→ **Exercise brief**: From the records below, transcribe exactly the lines that begin at the line with "R10: none -> 68k (+12V, N_17)" and end at the line with "C8: 22pF (GND, N_7) -> 47pF (GND, N_7)", both included.

→ **Supplied information**:
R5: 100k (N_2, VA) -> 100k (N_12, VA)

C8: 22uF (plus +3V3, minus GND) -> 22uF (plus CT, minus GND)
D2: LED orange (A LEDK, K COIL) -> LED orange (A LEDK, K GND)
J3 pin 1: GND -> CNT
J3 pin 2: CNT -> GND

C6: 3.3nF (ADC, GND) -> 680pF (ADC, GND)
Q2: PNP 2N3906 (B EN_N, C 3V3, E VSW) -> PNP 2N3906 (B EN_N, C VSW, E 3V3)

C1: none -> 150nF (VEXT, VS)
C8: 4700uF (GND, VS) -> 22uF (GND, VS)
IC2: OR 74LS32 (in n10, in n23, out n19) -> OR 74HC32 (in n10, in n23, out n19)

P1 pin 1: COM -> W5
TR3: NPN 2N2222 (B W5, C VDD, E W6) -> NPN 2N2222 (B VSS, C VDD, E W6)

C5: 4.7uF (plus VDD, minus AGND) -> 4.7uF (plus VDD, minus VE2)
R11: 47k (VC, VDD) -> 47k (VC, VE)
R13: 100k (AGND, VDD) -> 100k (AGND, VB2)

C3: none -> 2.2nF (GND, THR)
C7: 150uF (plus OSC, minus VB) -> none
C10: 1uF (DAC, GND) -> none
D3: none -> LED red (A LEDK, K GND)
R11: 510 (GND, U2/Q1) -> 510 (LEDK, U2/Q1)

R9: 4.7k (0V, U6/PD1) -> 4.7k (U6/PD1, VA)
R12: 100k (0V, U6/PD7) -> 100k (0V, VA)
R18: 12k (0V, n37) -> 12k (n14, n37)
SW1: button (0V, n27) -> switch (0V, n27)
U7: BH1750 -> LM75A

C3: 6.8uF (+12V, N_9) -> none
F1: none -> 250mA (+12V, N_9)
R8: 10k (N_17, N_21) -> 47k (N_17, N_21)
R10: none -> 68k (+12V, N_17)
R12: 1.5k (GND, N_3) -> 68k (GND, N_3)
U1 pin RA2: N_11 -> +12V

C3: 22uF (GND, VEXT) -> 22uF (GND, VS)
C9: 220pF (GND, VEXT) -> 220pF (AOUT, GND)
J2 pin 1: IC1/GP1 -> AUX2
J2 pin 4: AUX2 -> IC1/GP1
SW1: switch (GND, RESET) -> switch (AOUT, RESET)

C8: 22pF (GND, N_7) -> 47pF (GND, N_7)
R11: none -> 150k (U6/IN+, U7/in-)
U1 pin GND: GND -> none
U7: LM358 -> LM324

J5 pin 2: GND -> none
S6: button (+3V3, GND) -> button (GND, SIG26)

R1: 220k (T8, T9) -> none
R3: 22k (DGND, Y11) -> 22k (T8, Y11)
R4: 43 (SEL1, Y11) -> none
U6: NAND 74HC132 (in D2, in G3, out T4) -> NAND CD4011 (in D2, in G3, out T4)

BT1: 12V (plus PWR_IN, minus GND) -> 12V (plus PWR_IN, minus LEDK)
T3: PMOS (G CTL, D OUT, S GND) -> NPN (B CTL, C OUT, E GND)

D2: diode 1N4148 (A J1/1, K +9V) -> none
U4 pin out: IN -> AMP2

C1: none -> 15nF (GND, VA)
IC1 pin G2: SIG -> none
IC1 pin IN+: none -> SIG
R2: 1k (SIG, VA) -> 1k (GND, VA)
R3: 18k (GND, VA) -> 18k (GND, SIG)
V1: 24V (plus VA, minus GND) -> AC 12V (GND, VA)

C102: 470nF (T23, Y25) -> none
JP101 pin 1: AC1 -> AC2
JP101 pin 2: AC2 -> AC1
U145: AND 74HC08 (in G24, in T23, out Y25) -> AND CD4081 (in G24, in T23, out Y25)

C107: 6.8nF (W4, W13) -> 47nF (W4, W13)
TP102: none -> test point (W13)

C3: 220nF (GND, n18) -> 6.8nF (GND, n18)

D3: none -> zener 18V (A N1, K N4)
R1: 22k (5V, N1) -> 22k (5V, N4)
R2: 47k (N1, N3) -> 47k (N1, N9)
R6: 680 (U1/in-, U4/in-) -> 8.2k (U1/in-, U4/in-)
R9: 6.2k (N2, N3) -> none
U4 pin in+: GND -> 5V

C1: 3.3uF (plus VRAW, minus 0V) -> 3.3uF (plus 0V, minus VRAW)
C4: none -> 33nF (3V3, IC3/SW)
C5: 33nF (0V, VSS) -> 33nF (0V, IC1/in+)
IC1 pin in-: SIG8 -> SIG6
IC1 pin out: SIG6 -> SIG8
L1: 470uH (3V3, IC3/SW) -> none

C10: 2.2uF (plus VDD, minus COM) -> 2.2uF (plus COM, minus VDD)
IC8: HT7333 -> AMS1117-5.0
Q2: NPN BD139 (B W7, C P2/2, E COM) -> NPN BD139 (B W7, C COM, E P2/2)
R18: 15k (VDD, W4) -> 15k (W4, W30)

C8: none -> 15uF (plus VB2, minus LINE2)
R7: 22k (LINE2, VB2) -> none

→ **Worked solution**:
R10: none -> 68k (+12V, N_17)
R12: 1.5k (GND, N_3) -> 68k (GND, N_3)
U1 pin RA2: N_11 -> +12V

C3: 22uF (GND, VEXT) -> 22uF (GND, VS)
C9: 220pF (GND, VEXT) -> 220pF (AOUT, GND)
J2 pin 1: IC1/GP1 -> AUX2
J2 pin 4: AUX2 -> IC1/GP1
SW1: switch (GND, RESET) -> switch (AOUT, RESET)

C8: 22pF (GND, N_7) -> 47pF (GND, N_7)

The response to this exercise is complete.